- **EXERCISE TASK**
Copy the data below exactly, from its first line through the line containing "Briarhaven (813, 709)", inclusive.

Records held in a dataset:
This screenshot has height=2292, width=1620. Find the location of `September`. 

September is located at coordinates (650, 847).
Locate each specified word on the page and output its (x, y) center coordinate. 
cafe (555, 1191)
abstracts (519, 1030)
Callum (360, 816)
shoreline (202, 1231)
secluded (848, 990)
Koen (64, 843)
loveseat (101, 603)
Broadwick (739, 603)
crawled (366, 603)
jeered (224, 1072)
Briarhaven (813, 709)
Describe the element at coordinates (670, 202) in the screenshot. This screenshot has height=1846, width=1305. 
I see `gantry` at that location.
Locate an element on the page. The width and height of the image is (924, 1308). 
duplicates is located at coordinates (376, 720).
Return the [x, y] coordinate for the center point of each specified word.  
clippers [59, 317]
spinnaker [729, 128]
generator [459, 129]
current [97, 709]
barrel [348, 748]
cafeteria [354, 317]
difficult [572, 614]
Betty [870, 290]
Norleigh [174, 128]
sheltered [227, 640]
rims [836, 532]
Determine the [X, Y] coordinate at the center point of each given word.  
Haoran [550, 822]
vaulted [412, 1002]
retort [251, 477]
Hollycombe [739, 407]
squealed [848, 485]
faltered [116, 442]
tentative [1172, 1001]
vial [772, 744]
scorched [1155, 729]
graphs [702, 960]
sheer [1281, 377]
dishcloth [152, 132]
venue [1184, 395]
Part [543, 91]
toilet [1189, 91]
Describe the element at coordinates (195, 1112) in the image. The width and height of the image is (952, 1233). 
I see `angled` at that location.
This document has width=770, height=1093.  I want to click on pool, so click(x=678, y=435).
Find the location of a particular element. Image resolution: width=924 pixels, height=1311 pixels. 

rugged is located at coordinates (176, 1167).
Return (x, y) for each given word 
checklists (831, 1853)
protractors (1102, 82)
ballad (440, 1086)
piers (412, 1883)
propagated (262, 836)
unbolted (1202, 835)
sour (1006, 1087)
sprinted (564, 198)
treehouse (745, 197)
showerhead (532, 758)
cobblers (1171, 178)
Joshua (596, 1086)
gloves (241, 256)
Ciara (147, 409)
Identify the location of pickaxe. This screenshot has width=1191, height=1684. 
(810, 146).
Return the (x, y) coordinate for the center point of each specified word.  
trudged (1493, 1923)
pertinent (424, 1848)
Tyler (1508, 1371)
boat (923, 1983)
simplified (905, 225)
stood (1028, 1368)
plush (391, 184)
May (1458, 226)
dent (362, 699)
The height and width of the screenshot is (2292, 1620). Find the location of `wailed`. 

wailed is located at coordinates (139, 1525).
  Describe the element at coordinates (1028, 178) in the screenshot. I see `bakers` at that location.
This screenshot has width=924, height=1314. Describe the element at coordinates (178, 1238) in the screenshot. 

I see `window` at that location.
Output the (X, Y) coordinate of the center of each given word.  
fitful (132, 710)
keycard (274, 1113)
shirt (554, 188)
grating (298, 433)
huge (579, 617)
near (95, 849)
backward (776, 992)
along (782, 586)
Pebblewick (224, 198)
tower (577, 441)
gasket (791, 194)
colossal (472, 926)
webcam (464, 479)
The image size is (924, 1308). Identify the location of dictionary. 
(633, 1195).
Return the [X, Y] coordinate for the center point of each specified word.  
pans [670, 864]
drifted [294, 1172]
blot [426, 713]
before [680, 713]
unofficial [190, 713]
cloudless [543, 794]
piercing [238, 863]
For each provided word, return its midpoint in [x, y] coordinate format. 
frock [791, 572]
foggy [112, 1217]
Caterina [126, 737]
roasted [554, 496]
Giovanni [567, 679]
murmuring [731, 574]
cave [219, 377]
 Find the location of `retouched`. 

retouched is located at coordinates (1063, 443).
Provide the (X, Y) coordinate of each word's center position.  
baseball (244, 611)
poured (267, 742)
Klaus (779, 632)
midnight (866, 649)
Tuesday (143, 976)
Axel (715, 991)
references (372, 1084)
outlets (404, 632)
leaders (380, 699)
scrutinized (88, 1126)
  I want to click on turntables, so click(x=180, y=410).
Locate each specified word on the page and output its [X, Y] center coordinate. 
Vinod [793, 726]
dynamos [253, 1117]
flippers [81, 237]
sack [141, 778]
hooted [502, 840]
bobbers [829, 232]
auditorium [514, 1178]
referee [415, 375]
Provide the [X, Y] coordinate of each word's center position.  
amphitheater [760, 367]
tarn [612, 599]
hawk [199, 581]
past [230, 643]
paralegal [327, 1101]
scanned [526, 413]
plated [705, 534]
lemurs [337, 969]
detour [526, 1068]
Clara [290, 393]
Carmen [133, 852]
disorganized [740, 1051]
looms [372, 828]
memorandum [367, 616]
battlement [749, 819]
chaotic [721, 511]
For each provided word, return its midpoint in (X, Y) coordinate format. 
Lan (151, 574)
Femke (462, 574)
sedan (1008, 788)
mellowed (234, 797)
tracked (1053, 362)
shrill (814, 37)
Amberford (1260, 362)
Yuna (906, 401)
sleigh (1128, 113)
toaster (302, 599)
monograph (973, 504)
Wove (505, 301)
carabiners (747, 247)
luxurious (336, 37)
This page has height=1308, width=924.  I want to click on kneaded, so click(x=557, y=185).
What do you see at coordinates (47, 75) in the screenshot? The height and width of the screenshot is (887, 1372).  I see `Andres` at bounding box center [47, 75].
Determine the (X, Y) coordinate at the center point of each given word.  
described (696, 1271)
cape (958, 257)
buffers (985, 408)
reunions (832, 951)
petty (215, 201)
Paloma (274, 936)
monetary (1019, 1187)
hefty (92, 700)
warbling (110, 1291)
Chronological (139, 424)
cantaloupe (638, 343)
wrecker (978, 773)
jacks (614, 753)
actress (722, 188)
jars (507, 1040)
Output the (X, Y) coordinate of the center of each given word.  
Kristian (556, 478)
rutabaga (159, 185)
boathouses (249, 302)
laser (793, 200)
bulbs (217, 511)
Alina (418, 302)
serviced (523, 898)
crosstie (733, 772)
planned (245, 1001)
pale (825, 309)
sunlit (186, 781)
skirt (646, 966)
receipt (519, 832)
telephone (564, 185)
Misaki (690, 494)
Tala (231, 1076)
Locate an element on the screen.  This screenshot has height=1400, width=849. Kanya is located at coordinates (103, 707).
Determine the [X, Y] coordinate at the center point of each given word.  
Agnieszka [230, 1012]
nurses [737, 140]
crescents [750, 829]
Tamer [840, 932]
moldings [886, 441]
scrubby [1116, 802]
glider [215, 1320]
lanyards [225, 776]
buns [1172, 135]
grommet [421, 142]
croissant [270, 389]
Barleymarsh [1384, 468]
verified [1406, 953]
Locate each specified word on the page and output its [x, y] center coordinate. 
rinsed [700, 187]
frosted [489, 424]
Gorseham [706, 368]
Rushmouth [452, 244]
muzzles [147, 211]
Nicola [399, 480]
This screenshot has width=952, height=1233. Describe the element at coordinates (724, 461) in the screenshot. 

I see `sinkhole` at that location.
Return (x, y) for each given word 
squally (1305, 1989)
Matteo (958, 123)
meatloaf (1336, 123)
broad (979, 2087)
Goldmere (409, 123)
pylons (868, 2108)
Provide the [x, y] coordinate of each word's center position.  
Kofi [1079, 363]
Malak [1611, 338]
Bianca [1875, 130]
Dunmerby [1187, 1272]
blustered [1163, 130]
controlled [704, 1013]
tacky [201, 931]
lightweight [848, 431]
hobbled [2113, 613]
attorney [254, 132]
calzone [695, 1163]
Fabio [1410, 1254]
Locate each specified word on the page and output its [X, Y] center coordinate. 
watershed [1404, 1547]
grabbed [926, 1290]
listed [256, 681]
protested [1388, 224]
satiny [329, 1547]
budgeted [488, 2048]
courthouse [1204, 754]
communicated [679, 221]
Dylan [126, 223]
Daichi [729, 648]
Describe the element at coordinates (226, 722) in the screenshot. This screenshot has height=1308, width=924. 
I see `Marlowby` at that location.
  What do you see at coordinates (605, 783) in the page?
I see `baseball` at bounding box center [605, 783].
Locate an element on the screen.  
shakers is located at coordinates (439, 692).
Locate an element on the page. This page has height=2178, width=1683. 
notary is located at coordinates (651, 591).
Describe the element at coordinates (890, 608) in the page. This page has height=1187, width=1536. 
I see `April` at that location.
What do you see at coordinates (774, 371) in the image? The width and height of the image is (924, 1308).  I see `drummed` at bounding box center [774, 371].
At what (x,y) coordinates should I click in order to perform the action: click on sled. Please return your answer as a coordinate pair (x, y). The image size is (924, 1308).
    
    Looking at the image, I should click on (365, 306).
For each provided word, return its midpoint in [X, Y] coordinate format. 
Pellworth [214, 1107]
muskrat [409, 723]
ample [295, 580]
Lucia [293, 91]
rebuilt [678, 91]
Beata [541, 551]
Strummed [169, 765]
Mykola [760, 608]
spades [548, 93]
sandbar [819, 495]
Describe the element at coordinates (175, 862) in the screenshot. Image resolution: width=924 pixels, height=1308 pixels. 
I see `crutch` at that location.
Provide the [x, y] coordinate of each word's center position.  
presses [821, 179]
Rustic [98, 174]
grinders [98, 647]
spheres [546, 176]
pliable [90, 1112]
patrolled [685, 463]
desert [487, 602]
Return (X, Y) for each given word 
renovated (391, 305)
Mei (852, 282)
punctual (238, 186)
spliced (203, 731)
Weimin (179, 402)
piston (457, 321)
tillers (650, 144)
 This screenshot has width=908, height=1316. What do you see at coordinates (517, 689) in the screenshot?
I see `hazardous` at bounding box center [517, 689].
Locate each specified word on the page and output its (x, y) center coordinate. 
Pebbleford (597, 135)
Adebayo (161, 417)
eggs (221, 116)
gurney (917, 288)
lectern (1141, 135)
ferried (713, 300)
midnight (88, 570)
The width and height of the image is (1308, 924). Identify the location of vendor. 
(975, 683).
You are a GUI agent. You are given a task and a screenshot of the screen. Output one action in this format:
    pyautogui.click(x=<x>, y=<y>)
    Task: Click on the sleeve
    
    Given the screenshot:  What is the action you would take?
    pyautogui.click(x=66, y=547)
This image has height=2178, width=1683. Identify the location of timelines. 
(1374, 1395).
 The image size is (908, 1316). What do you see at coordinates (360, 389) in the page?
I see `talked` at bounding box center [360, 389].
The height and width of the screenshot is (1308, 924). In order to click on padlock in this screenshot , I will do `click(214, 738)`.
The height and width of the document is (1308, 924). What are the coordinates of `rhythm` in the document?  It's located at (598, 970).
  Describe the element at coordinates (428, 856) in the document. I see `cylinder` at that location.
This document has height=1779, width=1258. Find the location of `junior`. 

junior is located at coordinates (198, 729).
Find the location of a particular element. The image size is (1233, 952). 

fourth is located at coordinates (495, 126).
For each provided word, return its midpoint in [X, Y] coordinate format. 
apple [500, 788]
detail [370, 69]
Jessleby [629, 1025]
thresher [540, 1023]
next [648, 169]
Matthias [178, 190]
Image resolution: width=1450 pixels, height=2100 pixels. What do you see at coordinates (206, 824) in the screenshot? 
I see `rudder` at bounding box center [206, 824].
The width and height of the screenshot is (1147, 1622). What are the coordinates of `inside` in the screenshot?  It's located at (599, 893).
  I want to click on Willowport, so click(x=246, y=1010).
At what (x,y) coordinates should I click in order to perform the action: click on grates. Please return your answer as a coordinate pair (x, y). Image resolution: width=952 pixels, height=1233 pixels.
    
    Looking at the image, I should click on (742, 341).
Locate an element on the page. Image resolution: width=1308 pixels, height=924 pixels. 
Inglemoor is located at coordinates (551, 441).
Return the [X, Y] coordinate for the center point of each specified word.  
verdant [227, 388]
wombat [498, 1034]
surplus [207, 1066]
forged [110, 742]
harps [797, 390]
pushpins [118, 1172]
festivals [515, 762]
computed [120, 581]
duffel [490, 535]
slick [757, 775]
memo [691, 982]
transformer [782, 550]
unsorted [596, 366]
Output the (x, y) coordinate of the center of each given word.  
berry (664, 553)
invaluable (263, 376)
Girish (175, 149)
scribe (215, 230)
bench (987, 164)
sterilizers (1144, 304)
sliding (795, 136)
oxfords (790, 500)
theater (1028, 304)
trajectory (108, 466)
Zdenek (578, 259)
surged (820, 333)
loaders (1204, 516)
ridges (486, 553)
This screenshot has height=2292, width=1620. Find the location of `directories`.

- **TASK RESPONSE**
This screenshot has height=2292, width=1620. Find the location of `September`. 

September is located at coordinates (650, 847).
Locate each specified word on the page and output its (x, y) center coordinate. 
cafe (555, 1191)
abstracts (519, 1030)
Callum (360, 816)
shoreline (202, 1231)
secluded (848, 990)
Koen (64, 843)
loveseat (101, 603)
Broadwick (739, 603)
crawled (366, 603)
jeered (224, 1072)
Briarhaven (813, 709)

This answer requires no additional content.